* START *

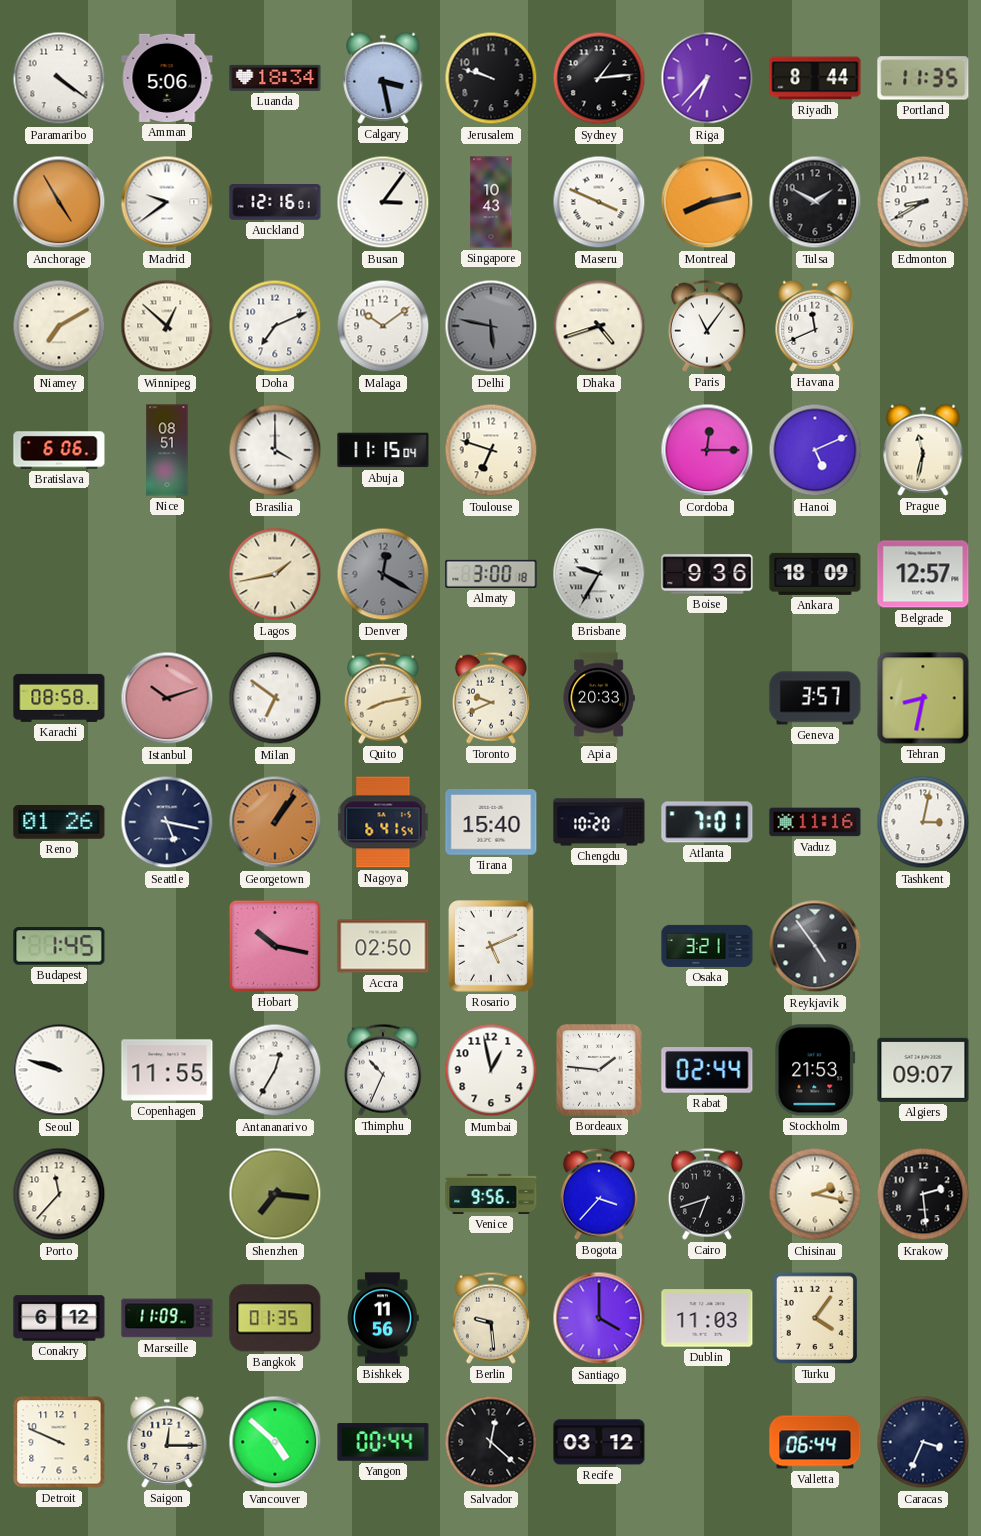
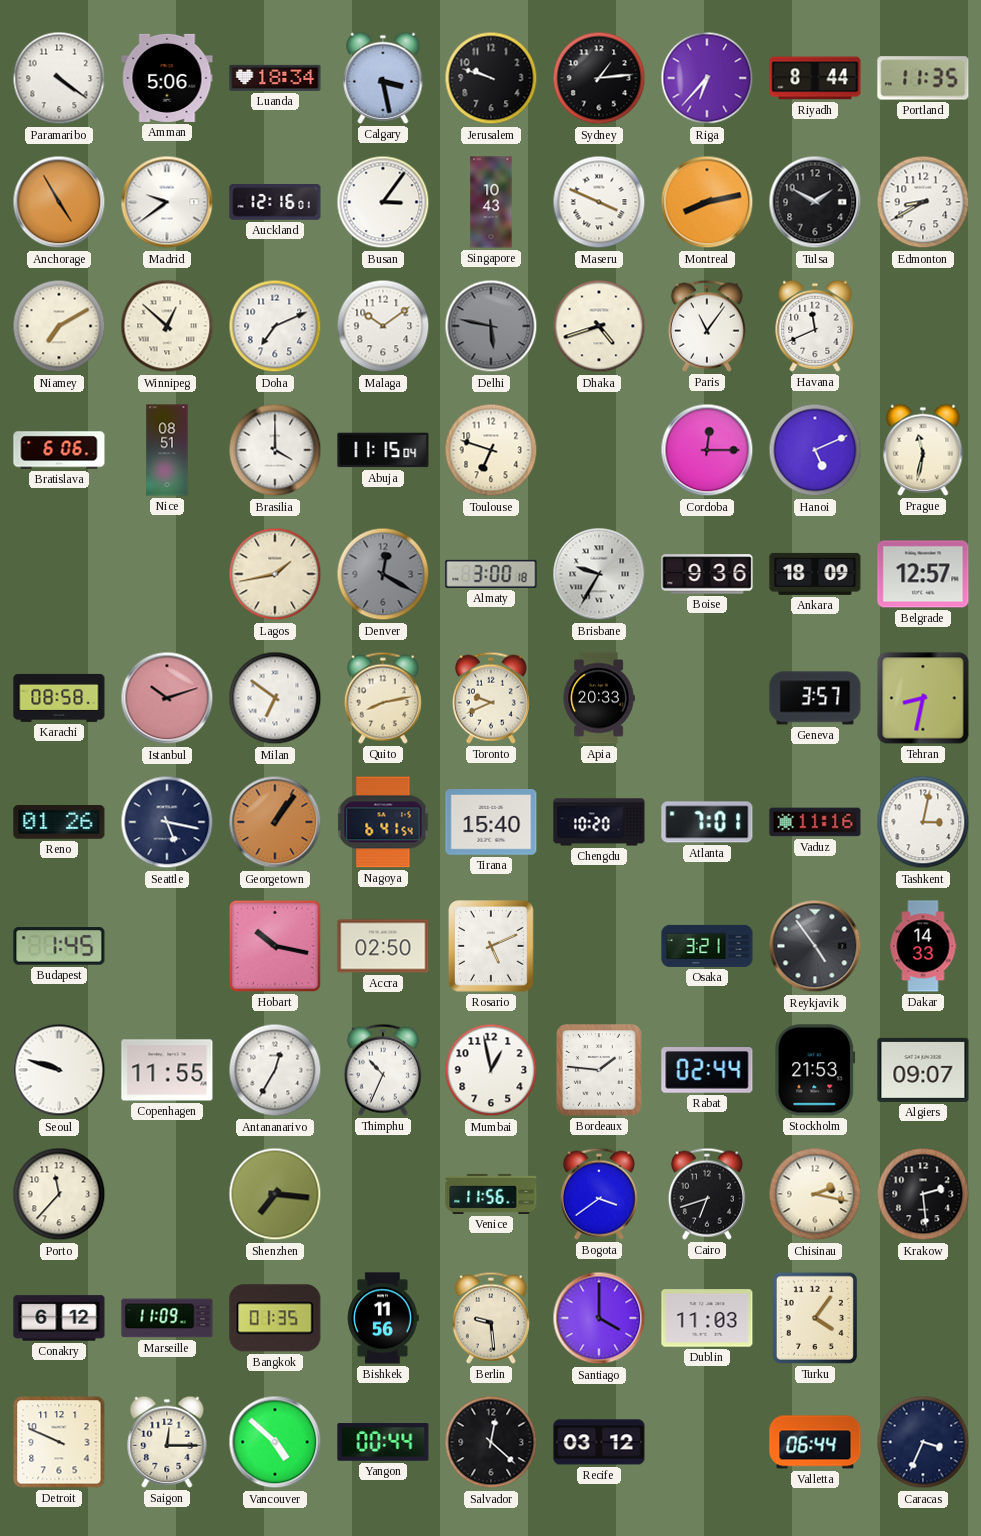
Dakar: none -> 14:33
Venice: 9:56 -> 11:56
Bogota: 3:37 -> 3:39
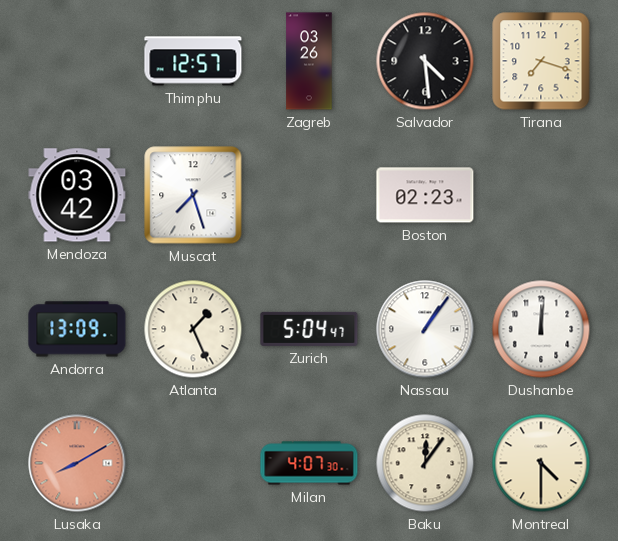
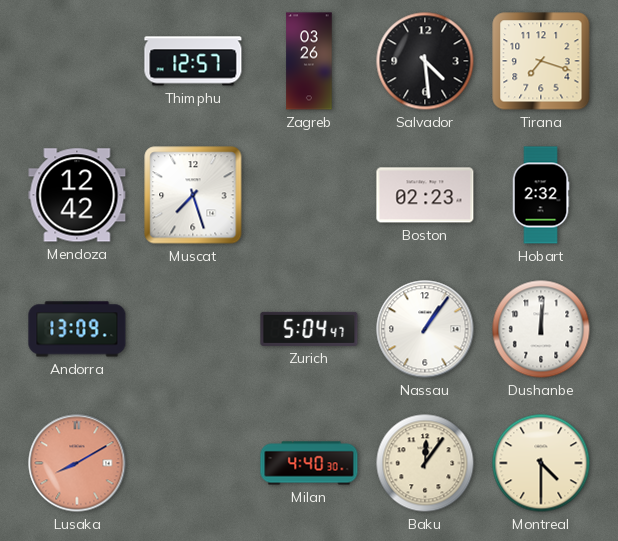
Mendoza: 03:42 -> 12:42
Hobart: none -> 2:32
Atlanta: 1:26 -> none
Milan: 4:07 -> 4:40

* END *

▶ _The request_: Please reproduce every line of text from the entries above verbatim. Leave the pictures out of your answer.

▶ _Expected output_:
Dakar: none -> 14:33
Venice: 9:56 -> 11:56
Bogota: 3:37 -> 3:39
Mendoza: 03:42 -> 12:42
Hobart: none -> 2:32
Atlanta: 1:26 -> none
Milan: 4:07 -> 4:40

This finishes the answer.